Each line of the data below must be given again exactly as written.

- - - - - - -

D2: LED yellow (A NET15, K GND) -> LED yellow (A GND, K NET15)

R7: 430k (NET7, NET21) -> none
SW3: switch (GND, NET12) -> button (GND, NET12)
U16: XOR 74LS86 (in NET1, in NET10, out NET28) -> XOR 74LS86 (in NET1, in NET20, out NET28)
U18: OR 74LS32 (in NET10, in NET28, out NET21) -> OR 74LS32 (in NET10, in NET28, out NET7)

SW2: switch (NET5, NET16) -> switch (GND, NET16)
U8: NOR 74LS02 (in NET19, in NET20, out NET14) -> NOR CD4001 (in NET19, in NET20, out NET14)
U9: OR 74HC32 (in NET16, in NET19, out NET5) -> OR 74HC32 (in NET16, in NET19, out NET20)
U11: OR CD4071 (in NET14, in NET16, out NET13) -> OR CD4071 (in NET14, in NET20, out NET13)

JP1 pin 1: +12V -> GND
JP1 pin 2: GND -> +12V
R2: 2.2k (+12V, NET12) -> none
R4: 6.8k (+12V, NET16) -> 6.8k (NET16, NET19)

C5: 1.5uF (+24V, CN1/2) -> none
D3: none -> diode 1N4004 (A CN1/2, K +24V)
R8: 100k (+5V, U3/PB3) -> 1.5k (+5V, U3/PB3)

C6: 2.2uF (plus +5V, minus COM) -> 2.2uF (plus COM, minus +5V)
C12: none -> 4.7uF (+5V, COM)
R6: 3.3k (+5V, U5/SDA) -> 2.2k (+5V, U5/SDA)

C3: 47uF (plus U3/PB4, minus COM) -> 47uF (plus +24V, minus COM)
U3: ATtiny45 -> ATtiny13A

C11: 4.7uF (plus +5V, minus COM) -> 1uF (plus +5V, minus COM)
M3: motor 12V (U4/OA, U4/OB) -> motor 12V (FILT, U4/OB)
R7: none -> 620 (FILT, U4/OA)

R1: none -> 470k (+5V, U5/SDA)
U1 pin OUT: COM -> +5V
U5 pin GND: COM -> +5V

- - - - - - -

● Solution to this exercise
D2: LED yellow (A NET15, K GND) -> LED yellow (A GND, K NET15)

R7: 430k (NET7, NET21) -> none
SW3: switch (GND, NET12) -> button (GND, NET12)
U16: XOR 74LS86 (in NET1, in NET10, out NET28) -> XOR 74LS86 (in NET1, in NET20, out NET28)
U18: OR 74LS32 (in NET10, in NET28, out NET21) -> OR 74LS32 (in NET10, in NET28, out NET7)

SW2: switch (NET5, NET16) -> switch (GND, NET16)
U8: NOR 74LS02 (in NET19, in NET20, out NET14) -> NOR CD4001 (in NET19, in NET20, out NET14)
U9: OR 74HC32 (in NET16, in NET19, out NET5) -> OR 74HC32 (in NET16, in NET19, out NET20)
U11: OR CD4071 (in NET14, in NET16, out NET13) -> OR CD4071 (in NET14, in NET20, out NET13)

JP1 pin 1: +12V -> GND
JP1 pin 2: GND -> +12V
R2: 2.2k (+12V, NET12) -> none
R4: 6.8k (+12V, NET16) -> 6.8k (NET16, NET19)

C5: 1.5uF (+24V, CN1/2) -> none
D3: none -> diode 1N4004 (A CN1/2, K +24V)
R8: 100k (+5V, U3/PB3) -> 1.5k (+5V, U3/PB3)

C6: 2.2uF (plus +5V, minus COM) -> 2.2uF (plus COM, minus +5V)
C12: none -> 4.7uF (+5V, COM)
R6: 3.3k (+5V, U5/SDA) -> 2.2k (+5V, U5/SDA)

C3: 47uF (plus U3/PB4, minus COM) -> 47uF (plus +24V, minus COM)
U3: ATtiny45 -> ATtiny13A

C11: 4.7uF (plus +5V, minus COM) -> 1uF (plus +5V, minus COM)
M3: motor 12V (U4/OA, U4/OB) -> motor 12V (FILT, U4/OB)
R7: none -> 620 (FILT, U4/OA)

R1: none -> 470k (+5V, U5/SDA)
U1 pin OUT: COM -> +5V
U5 pin GND: COM -> +5V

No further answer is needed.